- Opening Delimiter -

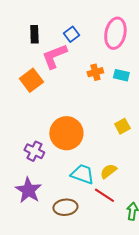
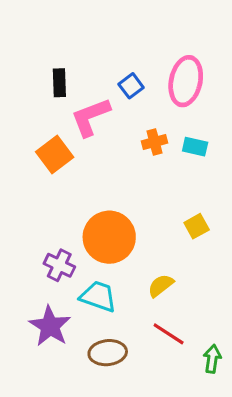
blue square: (71, 34) -> (131, 86), moved
yellow semicircle: (108, 171) -> (161, 286), moved
cyan trapezoid: (82, 174) -> (98, 296), moved

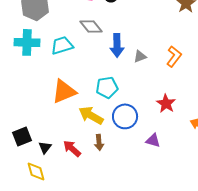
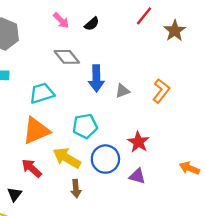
cyan trapezoid: (62, 45) -> (42, 93), moved
red star: (166, 103) -> (138, 142), moved
purple triangle: (153, 140) -> (137, 176), moved
red arrow: (72, 148) -> (32, 168), moved

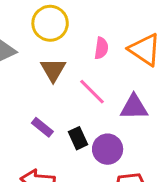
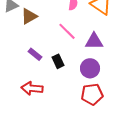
brown triangle: (53, 70) -> (29, 16), moved, turned 30
purple circle: (108, 149) -> (90, 68), moved

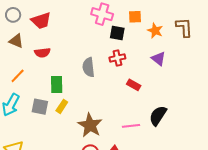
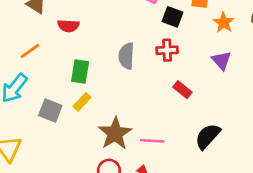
gray square: (40, 107) -> (50, 110), moved
pink line: (131, 126) -> (152, 141), moved

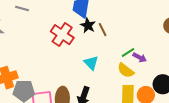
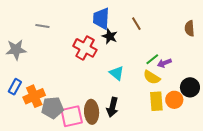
brown line: (103, 30) -> (136, 24), moved
purple arrow: (140, 57) -> (164, 63), turned 136

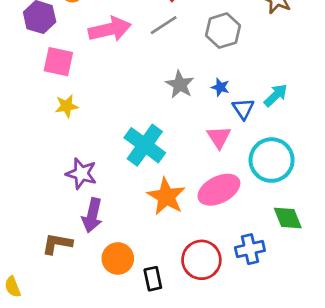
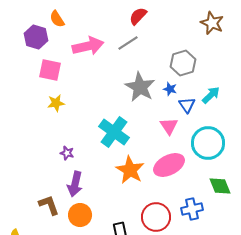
gray hexagon: (223, 31) -> (183, 63), moved
gray star: (180, 85) -> (140, 87), size x1.4
purple star: (81, 174) -> (67, 153), size x0.6
brown L-shape: (57, 244) -> (49, 205), turned 60
orange circle: (118, 258) -> (80, 215), moved

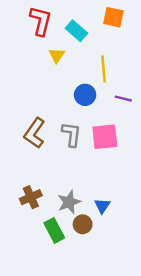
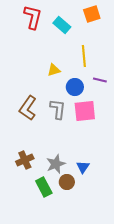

- Closing Delimiter -

__WHAT TO WORK ON__. Starting with the line that contains "pink line: (131, 126) -> (152, 141), moved", give the lines again exactly as they appear through the last line of the data, pictures excluded.

__ANSWER__.
pink line: (131, 126) -> (152, 141), moved

brown line: (103, 30) -> (136, 24), moved
purple arrow: (140, 57) -> (164, 63), turned 136

gray hexagon: (223, 31) -> (183, 63), moved
gray star: (180, 85) -> (140, 87), size x1.4
purple star: (81, 174) -> (67, 153), size x0.6
brown L-shape: (57, 244) -> (49, 205), turned 60
orange circle: (118, 258) -> (80, 215), moved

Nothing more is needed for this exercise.